Exercise input:

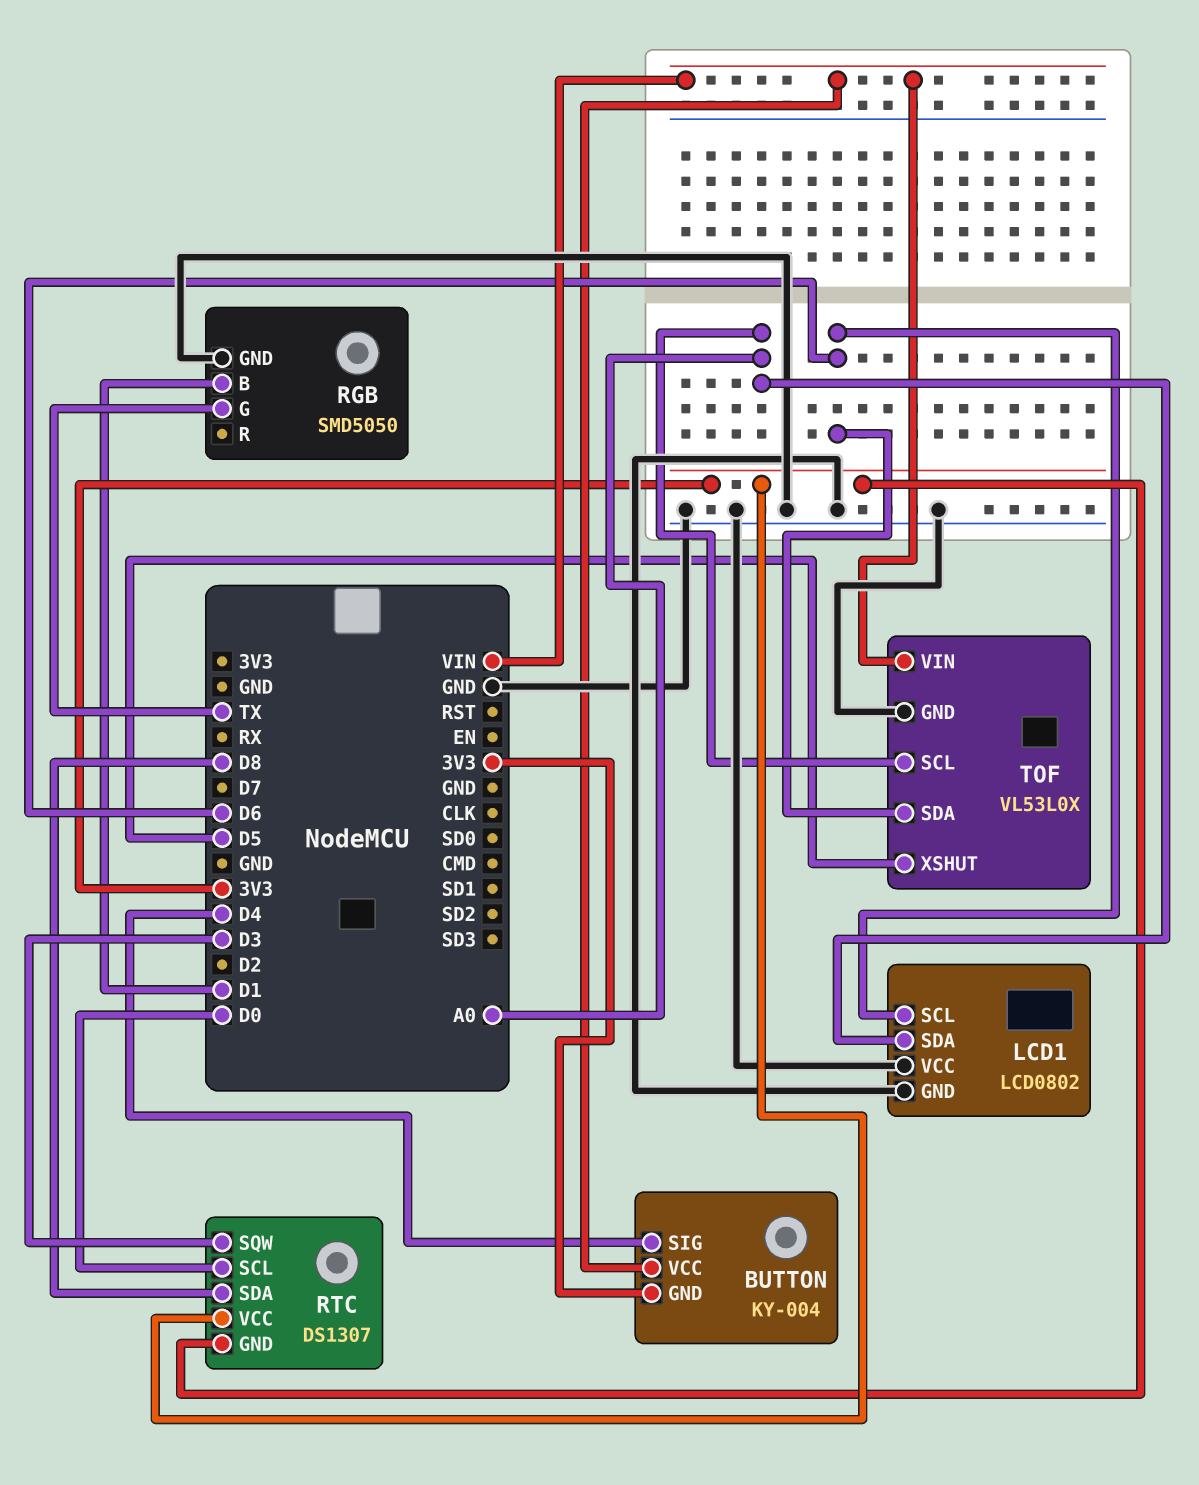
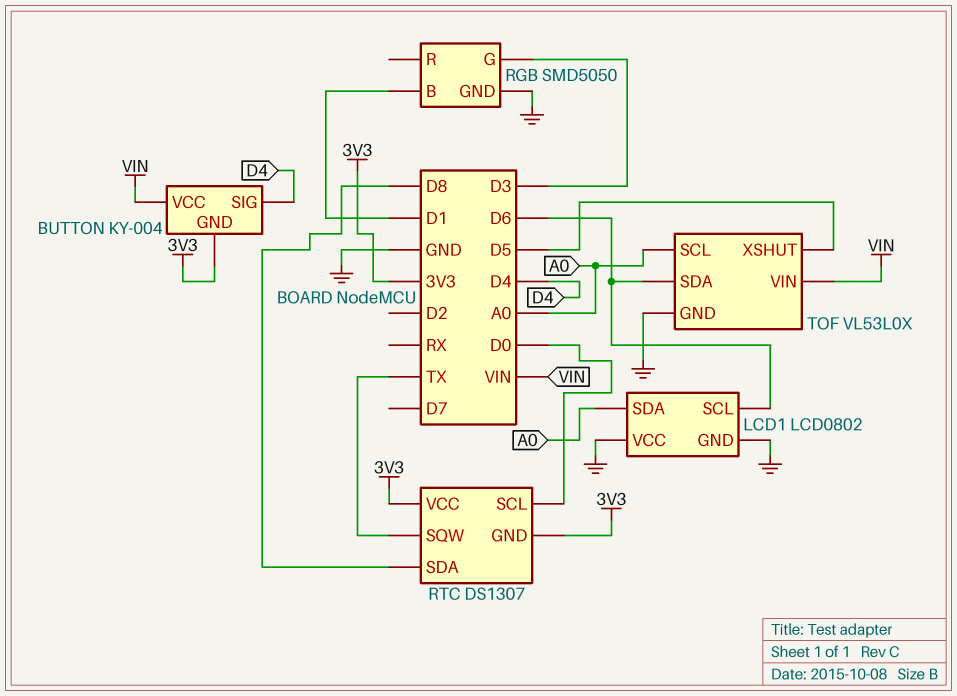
RGB pin G: TX -> D3
RTC pin SQW: D3 -> TX

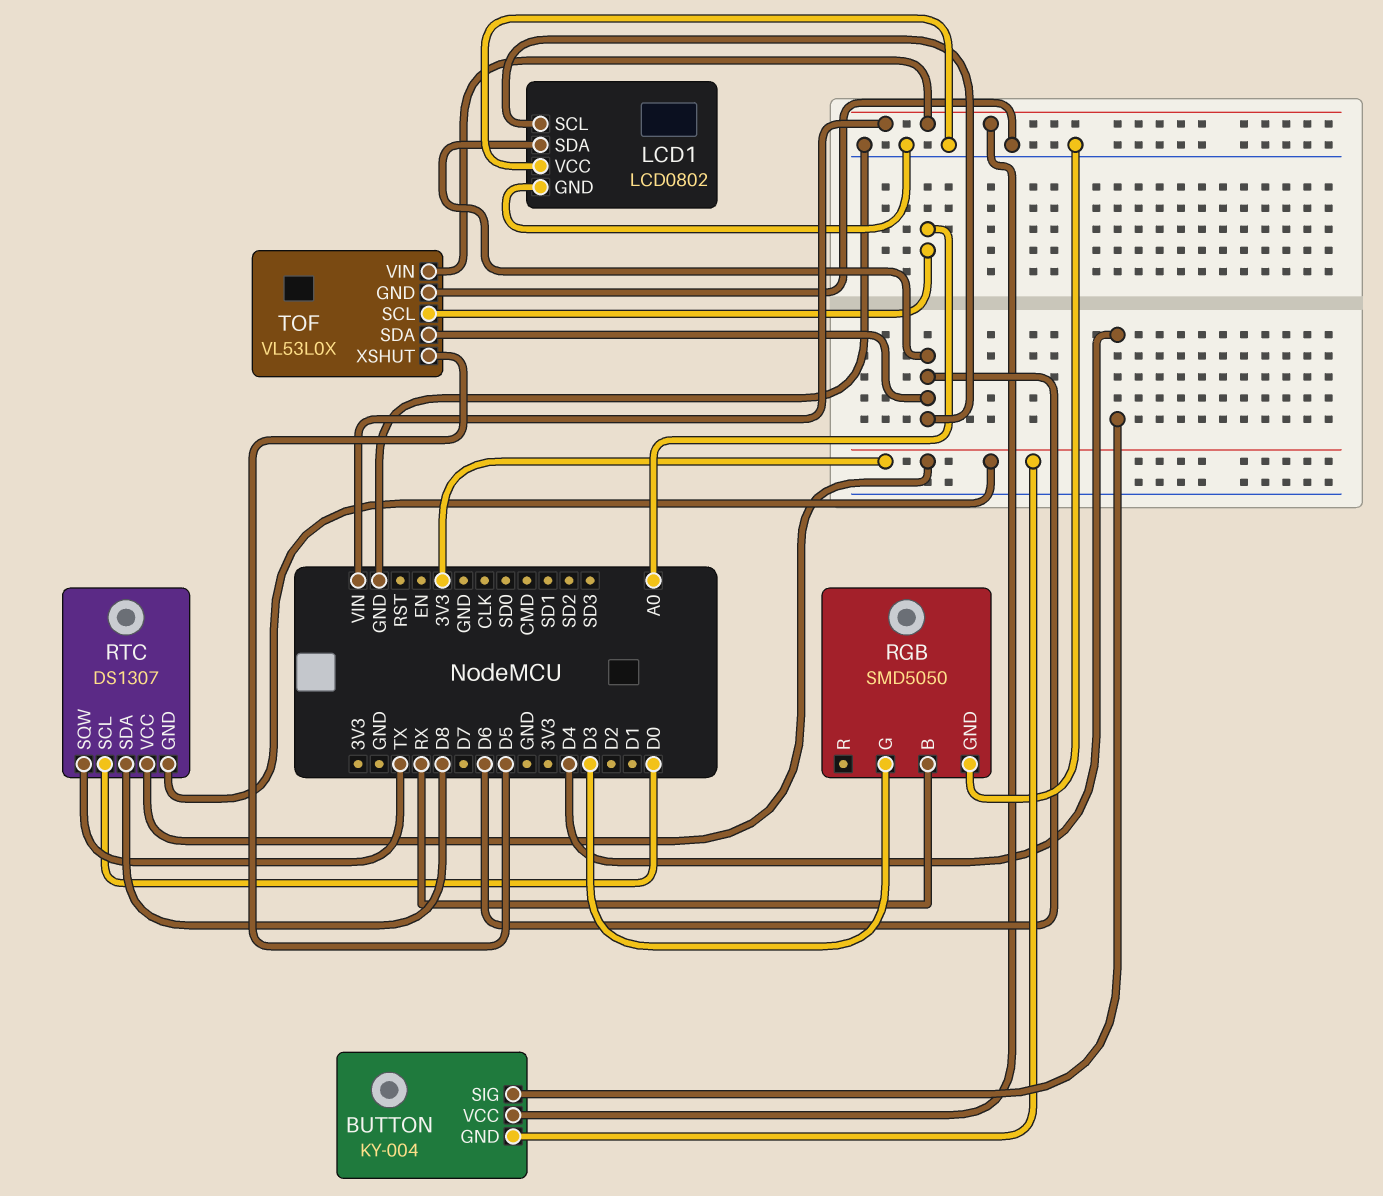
LCD1 pin SDA: A0 -> D6
RGB pin B: D1 -> RX

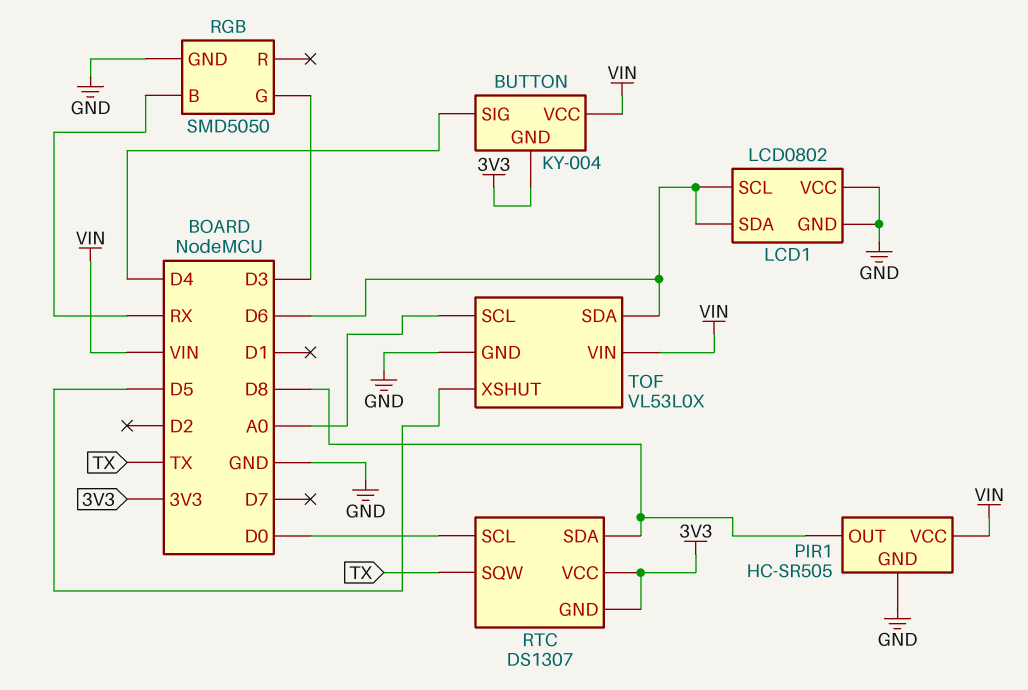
PIR1: none -> HC-SR505
PIR1 pin GND: none -> GND
PIR1 pin OUT: none -> D8
PIR1 pin VCC: none -> VIN

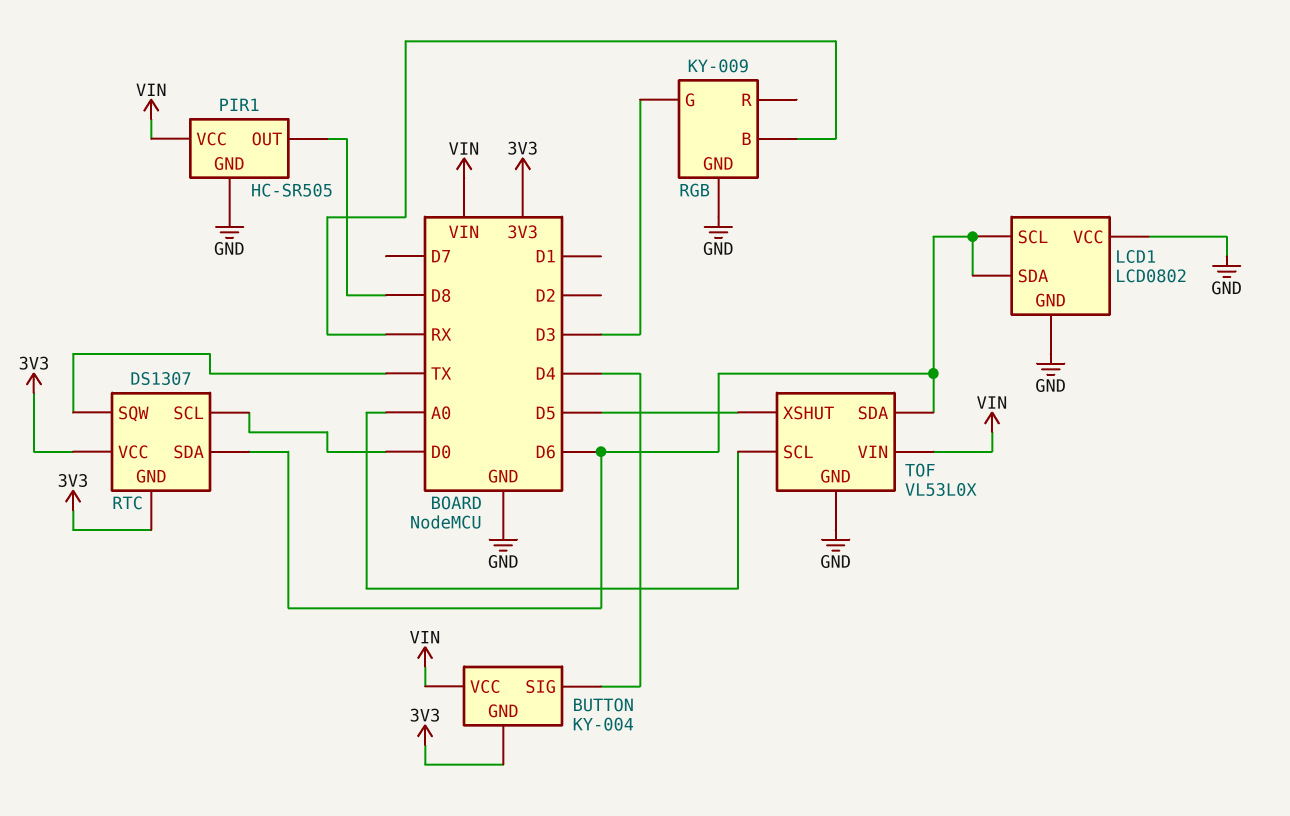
RGB: SMD5050 -> KY-009
RTC pin SDA: D8 -> D6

To do: The records must come back exactly, with their pictures removed.

Written answer:
RGB pin G: TX -> D3
RTC pin SQW: D3 -> TX

LCD1 pin SDA: A0 -> D6
RGB pin B: D1 -> RX

PIR1: none -> HC-SR505
PIR1 pin GND: none -> GND
PIR1 pin OUT: none -> D8
PIR1 pin VCC: none -> VIN

RGB: SMD5050 -> KY-009
RTC pin SDA: D8 -> D6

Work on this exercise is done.